YOUR ASSIGNMENT. Please copy every line of the records below that holds the word "lime".

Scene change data
■ ■ ■
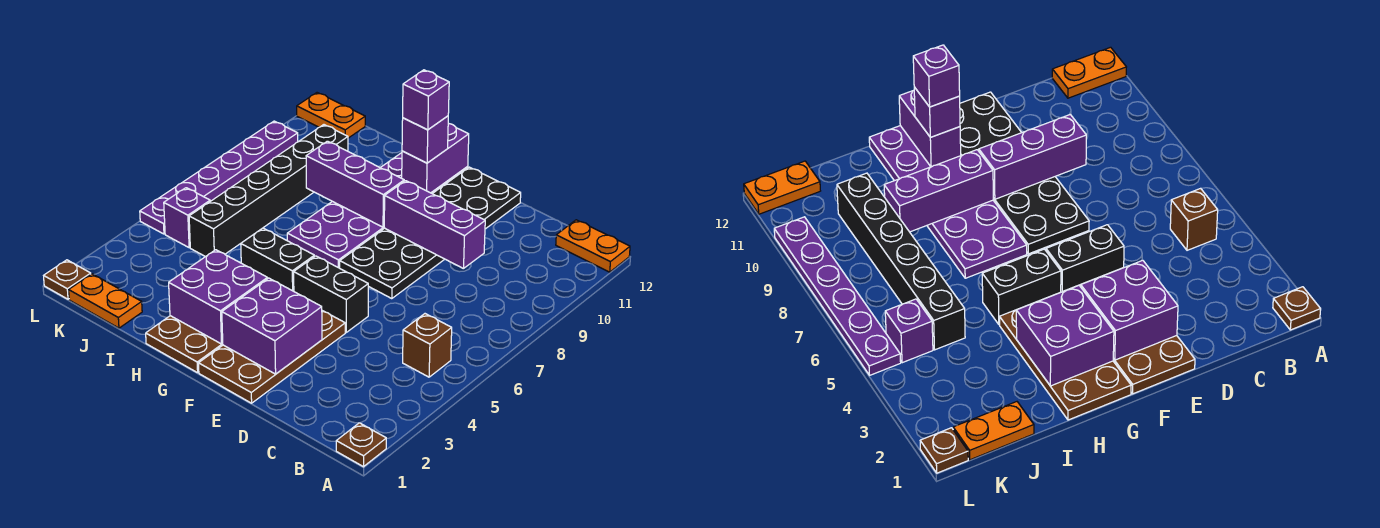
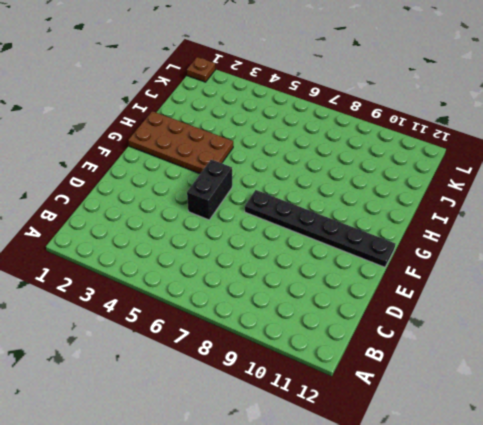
black plate F7:F12 level 1 -> black plate E7:F12 level 1
none -> brown plate A1 level 1
none -> orange plate A12:B12 level 1
none -> brown brick B5 level 1

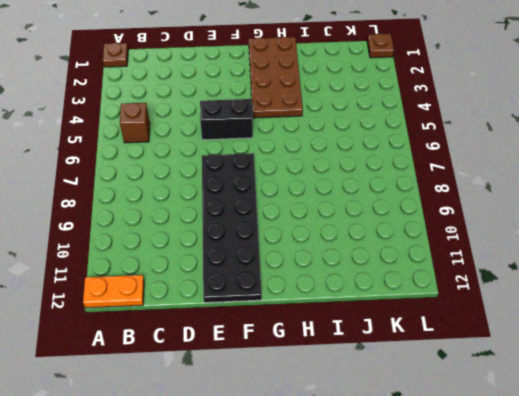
none -> brown plate E1:F4 level 1
none -> black brick G5:H5 level 1
none -> purple plate G7:H12 level 1

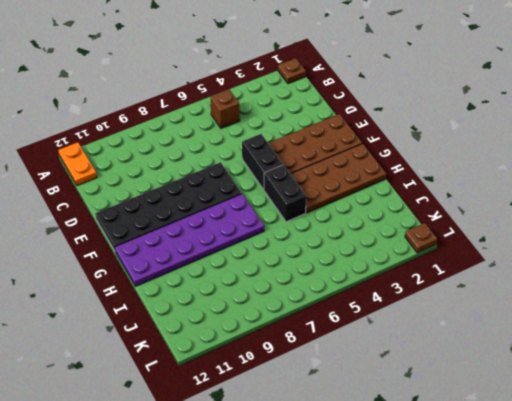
none -> orange plate J1:K1 level 1
none -> black brick J5:J10 level 1
none -> purple brick K5 level 1

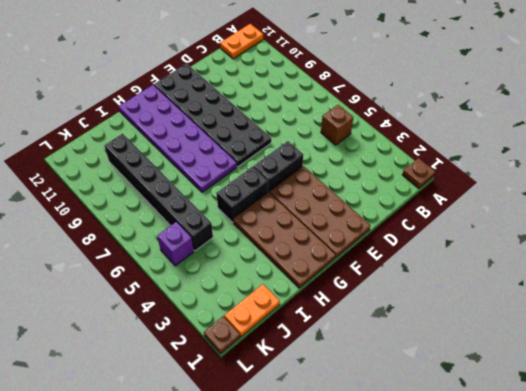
none -> orange plate K12:L12 level 1
none -> purple plate L5:L10 level 1
none -> purple brick D9:F9 level 2

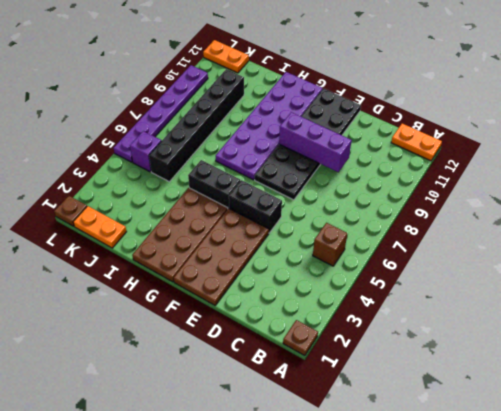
none -> purple brick E2:F3 level 2
none -> purple brick G2:H3 level 2
none -> purple brick G9:I9 level 2

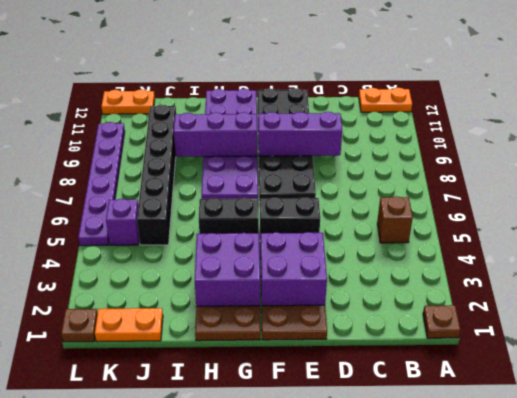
none -> purple brick G11:G12 level 2
none -> purple brick G11 level 3
none -> purple brick G11 level 4

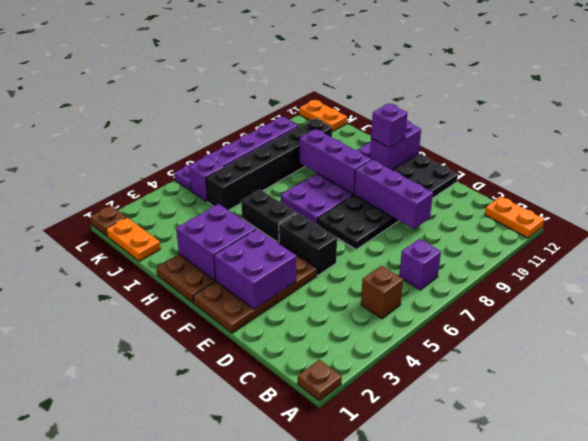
purple brick B7 level 1 -> purple brick G11 level 4

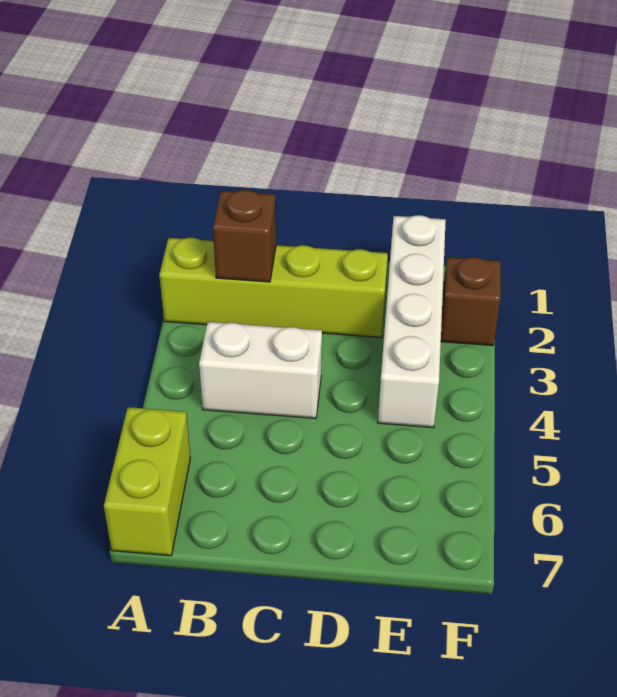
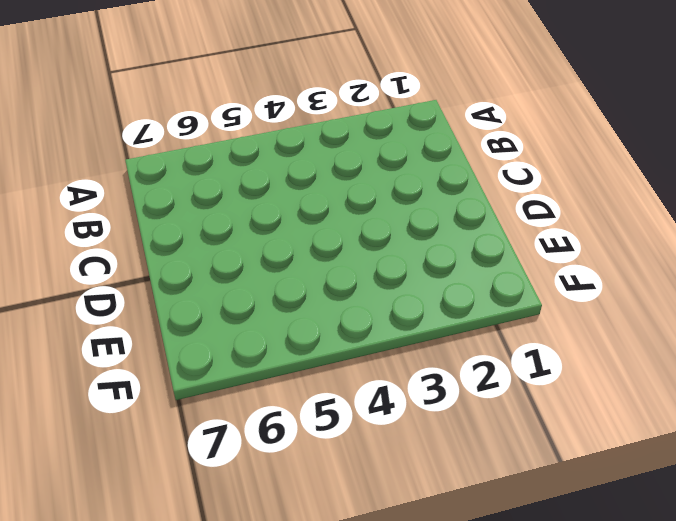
none -> lime brick A2:D2 level 1
none -> lime brick A6:A7 level 1

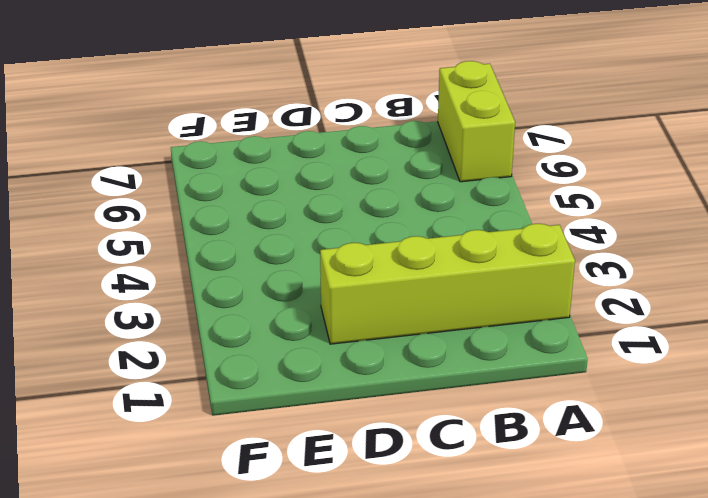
none -> white brick B4:C4 level 1
none -> white brick E1:E4 level 1

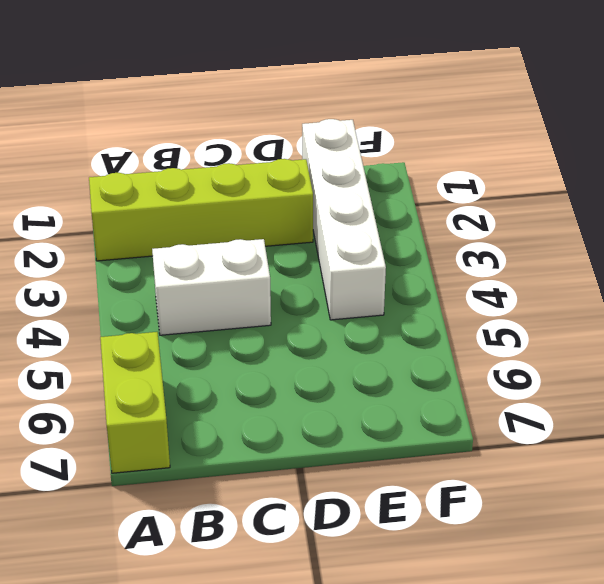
none -> brown brick F2 level 1
none -> brown brick B2 level 2

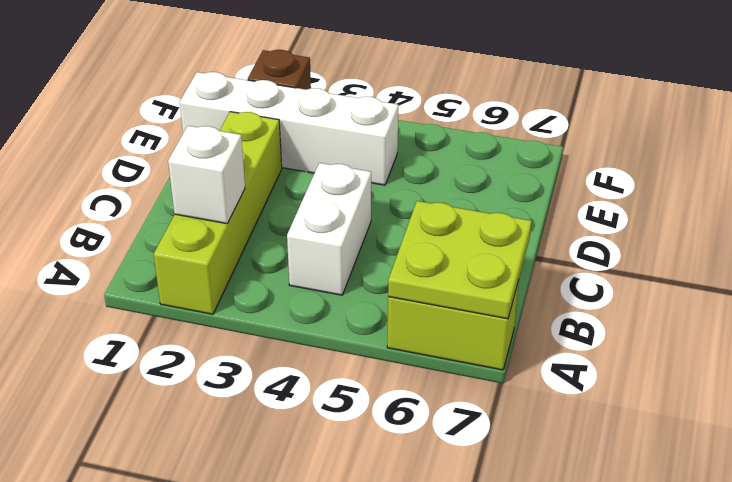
lime plate A6:B7 level 2 -> none
white brick B2 level 2 -> brown brick B2 level 2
■ ■ ■
SOLUTION.
none -> lime brick A2:D2 level 1
none -> lime brick A6:A7 level 1
lime plate A6:B7 level 2 -> none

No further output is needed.